#### What is required:
Set down each entry exactly; omit images.

#### Given data:
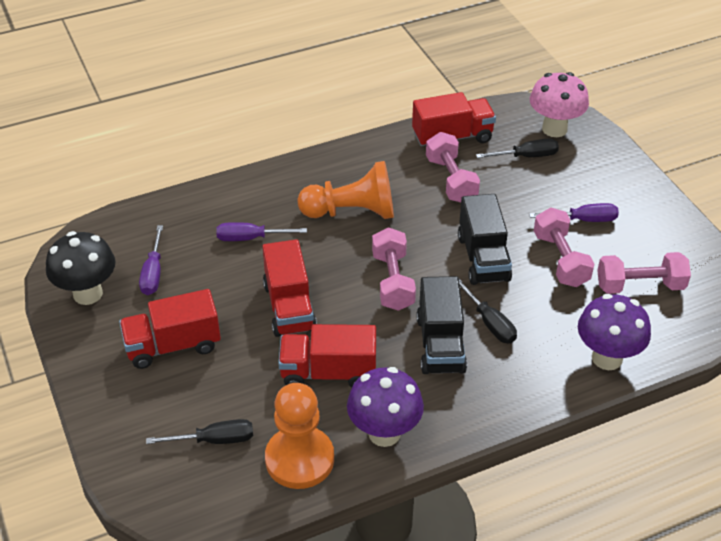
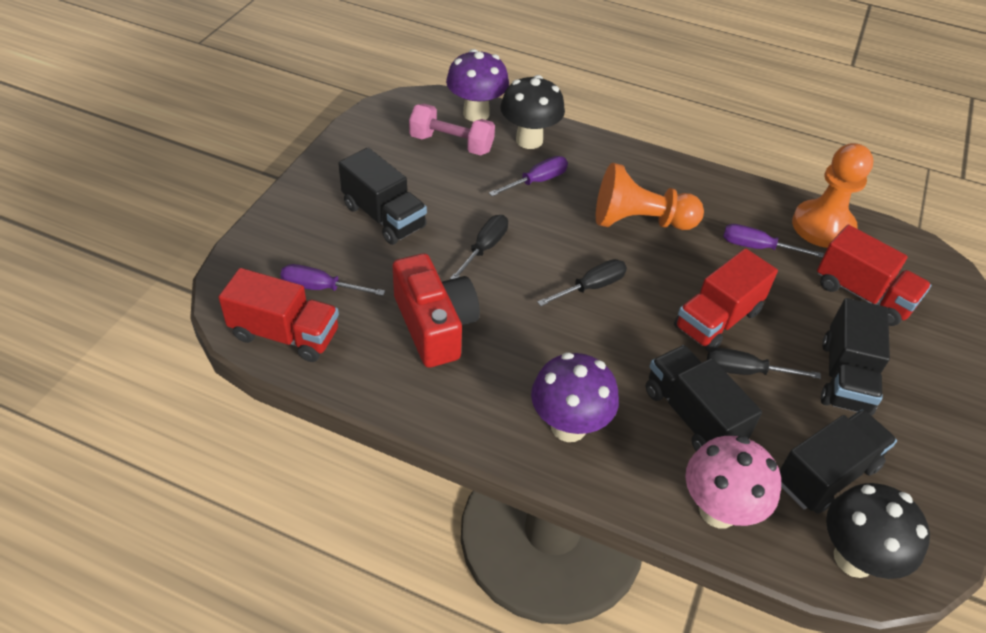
black mushroom: 1 -> 2
black truck: 2 -> 4
pink dumbbell: 4 -> 1
red camera: 0 -> 1
red truck: 4 -> 3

#### Result of the exercise:
black mushroom: 1 -> 2
black truck: 2 -> 4
pink dumbbell: 4 -> 1
red camera: 0 -> 1
red truck: 4 -> 3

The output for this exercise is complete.